Work request.
Show each line of the records below where the word "orange" occurs.

(Spatial reasoning data)
---*---

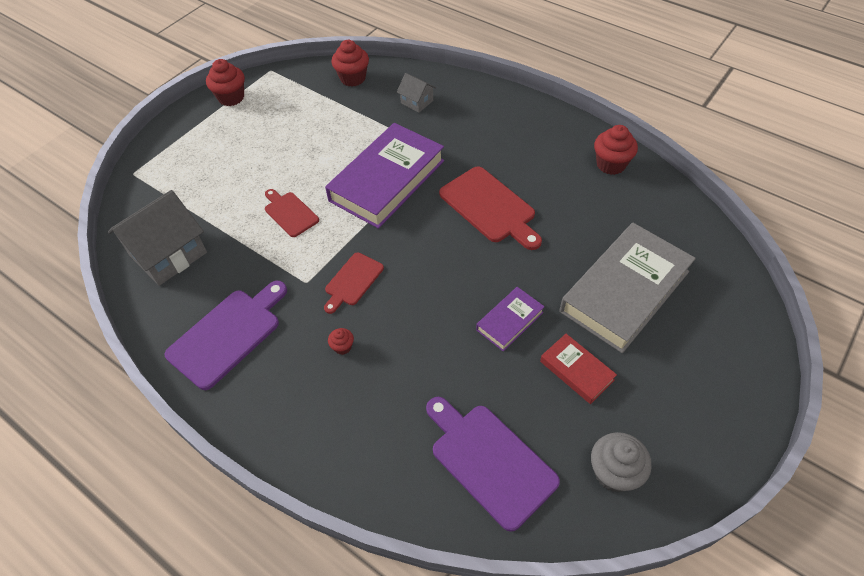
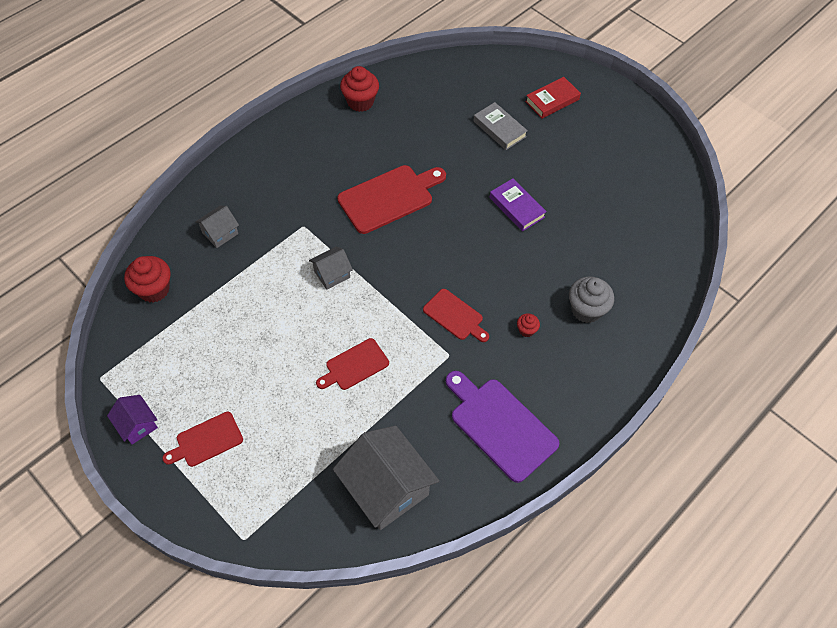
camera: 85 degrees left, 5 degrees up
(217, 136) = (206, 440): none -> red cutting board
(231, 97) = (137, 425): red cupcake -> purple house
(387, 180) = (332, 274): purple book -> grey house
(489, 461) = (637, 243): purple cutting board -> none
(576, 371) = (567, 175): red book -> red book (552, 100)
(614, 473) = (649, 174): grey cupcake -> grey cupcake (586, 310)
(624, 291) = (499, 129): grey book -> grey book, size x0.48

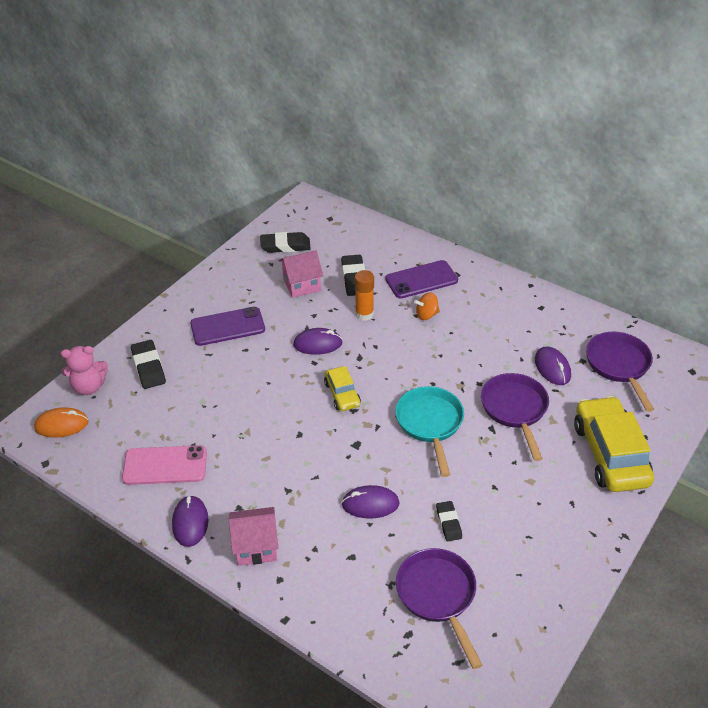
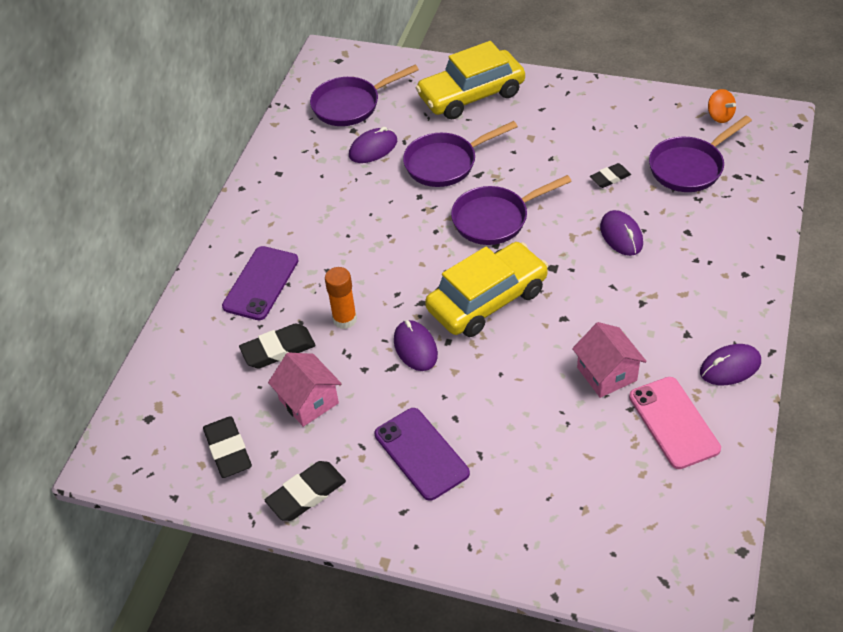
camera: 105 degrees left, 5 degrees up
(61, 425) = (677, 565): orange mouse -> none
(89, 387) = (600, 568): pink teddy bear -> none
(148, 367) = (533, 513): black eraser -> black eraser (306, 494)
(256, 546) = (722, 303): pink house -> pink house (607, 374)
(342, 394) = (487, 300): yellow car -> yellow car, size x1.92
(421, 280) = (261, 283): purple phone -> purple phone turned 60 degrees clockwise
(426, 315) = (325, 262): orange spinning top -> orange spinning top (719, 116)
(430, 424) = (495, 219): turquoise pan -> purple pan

---*---

Written response.
(61, 425) = (677, 565): orange mouse -> none
(426, 315) = (325, 262): orange spinning top -> orange spinning top (719, 116)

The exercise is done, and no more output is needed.